Entries shown:
----------------------------------------

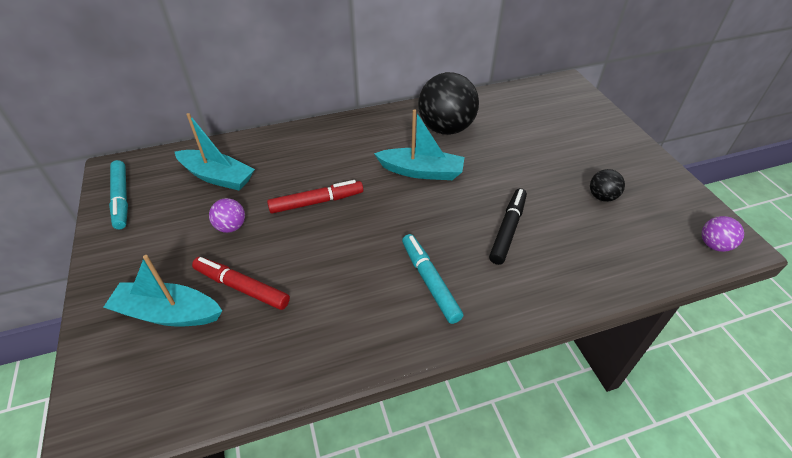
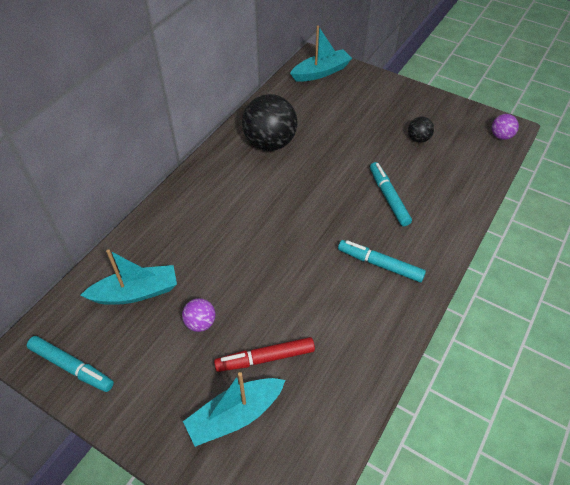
camera: 40 degrees left, 5 degrees up
(316, 202) = (242, 260): red marker -> none
(421, 171) = (290, 189): turquoise boat -> turquoise boat (321, 72)
(508, 230) = (388, 197): black marker -> turquoise marker

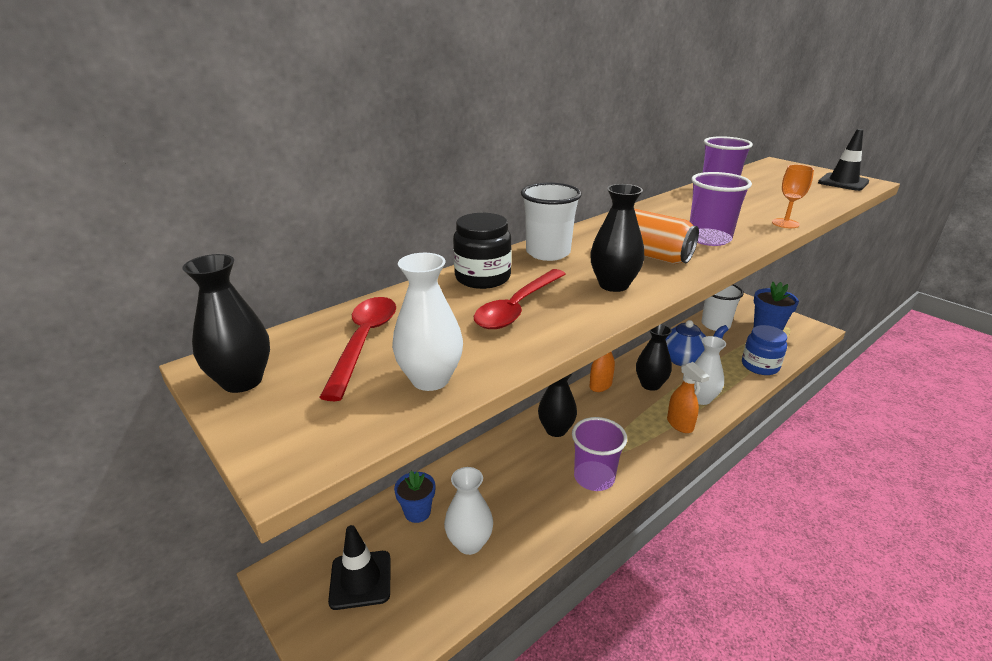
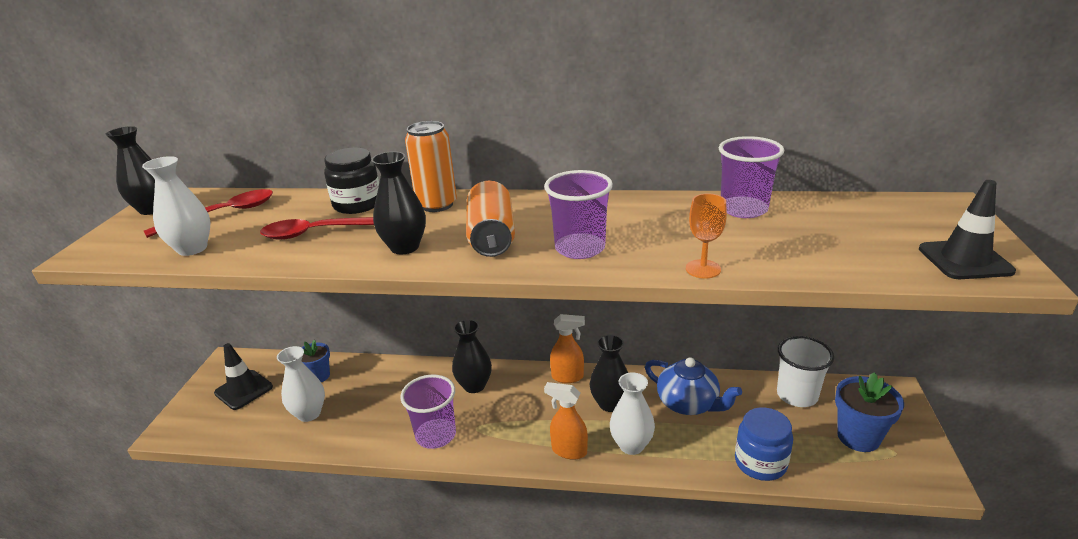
camera: 50 degrees right, 0 degrees up
(548, 253) = (437, 204): white cup -> orange can
(680, 425) = (568, 450): orange spray bottle -> orange spray bottle turned 90 degrees clockwise

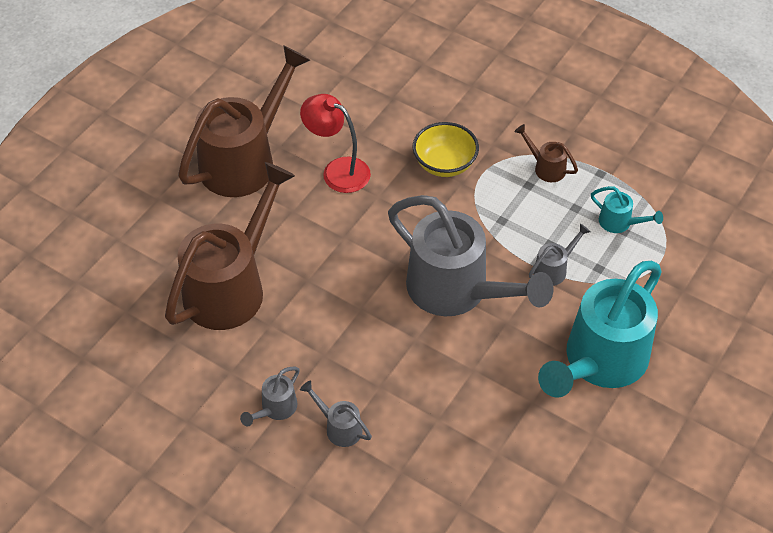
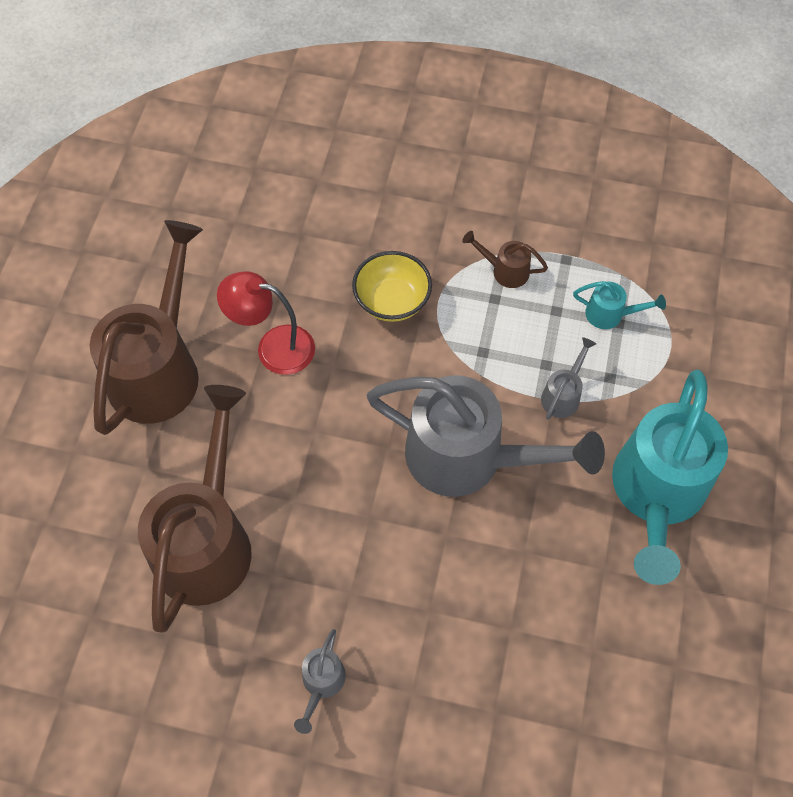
camera: 20 degrees left, 10 degrees up
(339, 427) = (404, 680): grey watering can -> none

----------------------------------------

Try it: Reproduce all the data as it stands. The pictures are not part of the copy.

Response area:
camera: 40 degrees left, 5 degrees up
(316, 202) = (242, 260): red marker -> none
(421, 171) = (290, 189): turquoise boat -> turquoise boat (321, 72)
(508, 230) = (388, 197): black marker -> turquoise marker

camera: 50 degrees right, 0 degrees up
(548, 253) = (437, 204): white cup -> orange can
(680, 425) = (568, 450): orange spray bottle -> orange spray bottle turned 90 degrees clockwise

camera: 20 degrees left, 10 degrees up
(339, 427) = (404, 680): grey watering can -> none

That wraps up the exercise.